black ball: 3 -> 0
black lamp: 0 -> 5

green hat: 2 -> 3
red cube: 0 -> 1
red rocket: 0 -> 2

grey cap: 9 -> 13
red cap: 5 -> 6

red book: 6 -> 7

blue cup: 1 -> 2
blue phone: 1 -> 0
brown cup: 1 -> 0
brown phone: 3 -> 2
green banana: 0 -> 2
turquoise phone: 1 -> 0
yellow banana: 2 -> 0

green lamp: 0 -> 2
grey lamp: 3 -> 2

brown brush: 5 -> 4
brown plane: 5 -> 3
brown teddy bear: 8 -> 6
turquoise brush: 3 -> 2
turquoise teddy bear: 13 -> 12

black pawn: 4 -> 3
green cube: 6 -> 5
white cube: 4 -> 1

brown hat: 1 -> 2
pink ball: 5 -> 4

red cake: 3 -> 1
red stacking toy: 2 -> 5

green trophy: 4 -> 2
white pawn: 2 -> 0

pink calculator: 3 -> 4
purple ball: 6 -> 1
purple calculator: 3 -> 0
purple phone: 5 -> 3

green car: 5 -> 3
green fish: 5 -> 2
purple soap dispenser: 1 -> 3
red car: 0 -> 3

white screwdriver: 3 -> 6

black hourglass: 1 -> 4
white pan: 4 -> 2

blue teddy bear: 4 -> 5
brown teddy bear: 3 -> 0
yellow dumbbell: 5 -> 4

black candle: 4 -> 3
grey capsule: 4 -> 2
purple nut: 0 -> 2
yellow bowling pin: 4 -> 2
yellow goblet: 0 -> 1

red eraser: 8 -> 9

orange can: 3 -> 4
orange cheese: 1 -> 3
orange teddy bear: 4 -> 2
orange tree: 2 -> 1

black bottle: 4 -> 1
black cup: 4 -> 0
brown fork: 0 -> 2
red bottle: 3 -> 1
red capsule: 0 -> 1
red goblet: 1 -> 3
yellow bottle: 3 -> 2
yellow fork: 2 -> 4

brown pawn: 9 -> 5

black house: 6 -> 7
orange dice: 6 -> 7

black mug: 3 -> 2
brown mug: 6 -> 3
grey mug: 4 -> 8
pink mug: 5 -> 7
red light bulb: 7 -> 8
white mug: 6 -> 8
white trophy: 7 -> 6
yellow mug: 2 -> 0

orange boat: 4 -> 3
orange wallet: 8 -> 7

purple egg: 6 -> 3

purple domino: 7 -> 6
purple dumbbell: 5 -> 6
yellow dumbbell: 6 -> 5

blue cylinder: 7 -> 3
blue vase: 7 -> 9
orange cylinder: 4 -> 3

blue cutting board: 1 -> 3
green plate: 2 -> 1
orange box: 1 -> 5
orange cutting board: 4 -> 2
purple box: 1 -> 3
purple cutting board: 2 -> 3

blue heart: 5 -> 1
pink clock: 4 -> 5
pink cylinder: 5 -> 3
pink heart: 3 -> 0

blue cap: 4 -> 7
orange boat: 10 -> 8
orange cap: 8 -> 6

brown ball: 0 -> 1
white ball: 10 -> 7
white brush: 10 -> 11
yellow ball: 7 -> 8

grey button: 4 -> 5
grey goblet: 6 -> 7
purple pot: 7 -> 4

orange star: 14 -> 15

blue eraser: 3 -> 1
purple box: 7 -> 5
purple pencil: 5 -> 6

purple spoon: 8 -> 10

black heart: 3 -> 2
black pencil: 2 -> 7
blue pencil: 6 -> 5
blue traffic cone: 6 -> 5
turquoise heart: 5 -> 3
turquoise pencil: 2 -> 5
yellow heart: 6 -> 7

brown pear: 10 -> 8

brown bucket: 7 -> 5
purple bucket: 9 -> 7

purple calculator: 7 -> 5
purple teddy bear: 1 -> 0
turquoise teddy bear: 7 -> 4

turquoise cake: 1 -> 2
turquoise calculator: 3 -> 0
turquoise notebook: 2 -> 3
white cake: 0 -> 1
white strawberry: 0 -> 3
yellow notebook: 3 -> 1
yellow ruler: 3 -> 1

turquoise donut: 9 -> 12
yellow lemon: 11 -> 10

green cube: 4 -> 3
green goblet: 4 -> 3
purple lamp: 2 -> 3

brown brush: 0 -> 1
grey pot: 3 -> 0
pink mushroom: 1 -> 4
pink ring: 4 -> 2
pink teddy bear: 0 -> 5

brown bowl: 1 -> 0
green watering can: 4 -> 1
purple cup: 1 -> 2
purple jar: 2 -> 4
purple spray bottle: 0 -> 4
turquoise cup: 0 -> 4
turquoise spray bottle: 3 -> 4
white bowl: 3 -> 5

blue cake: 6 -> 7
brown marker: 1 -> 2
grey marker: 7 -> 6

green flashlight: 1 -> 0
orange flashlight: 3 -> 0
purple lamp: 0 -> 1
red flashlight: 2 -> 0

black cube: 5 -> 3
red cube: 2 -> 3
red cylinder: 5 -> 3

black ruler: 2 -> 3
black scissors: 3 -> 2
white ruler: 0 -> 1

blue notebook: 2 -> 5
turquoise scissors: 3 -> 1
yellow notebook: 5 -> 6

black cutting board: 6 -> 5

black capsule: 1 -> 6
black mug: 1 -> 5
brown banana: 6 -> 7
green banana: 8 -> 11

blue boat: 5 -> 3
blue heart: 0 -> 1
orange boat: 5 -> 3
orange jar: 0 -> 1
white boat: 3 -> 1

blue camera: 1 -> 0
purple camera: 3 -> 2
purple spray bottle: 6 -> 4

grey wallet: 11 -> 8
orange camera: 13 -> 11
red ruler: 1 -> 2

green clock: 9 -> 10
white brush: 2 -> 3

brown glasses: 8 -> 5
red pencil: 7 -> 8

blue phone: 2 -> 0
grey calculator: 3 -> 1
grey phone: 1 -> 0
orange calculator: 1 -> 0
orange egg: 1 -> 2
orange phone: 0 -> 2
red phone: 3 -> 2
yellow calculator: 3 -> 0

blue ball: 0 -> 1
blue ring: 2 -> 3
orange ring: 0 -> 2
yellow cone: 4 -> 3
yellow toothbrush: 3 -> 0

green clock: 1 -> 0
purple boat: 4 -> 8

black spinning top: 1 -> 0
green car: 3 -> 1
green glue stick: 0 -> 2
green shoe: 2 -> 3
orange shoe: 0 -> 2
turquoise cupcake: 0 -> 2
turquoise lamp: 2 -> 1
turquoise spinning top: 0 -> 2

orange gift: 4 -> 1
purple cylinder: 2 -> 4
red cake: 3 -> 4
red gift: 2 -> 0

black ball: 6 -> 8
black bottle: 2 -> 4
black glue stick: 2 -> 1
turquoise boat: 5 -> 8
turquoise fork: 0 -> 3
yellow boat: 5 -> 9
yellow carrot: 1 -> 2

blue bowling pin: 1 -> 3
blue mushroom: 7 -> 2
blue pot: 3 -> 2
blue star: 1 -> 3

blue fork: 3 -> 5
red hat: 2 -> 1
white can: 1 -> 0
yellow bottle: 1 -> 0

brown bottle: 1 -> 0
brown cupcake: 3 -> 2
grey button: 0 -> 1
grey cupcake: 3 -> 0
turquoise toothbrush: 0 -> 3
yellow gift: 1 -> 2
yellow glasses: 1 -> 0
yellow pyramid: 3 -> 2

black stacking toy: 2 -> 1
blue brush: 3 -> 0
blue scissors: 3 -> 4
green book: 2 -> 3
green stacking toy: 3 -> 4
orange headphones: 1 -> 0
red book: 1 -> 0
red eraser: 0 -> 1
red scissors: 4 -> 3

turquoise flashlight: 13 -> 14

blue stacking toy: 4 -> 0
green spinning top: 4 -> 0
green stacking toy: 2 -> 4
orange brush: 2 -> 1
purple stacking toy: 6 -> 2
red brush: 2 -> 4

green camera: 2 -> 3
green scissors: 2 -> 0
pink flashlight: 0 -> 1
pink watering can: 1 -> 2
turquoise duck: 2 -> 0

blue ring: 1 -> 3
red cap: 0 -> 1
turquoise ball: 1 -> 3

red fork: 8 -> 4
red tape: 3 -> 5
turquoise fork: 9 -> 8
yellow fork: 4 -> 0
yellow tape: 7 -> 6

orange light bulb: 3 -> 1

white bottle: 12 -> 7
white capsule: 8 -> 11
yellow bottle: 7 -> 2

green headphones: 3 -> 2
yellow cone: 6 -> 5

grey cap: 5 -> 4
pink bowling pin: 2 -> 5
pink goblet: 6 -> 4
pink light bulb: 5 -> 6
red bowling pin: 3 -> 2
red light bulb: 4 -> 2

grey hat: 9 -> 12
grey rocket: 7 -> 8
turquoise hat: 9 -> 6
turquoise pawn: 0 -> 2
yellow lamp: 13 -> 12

[How to complete this task] Report how many lines of the entries include the word "cube", and let the number stand alone.

[Written response] 6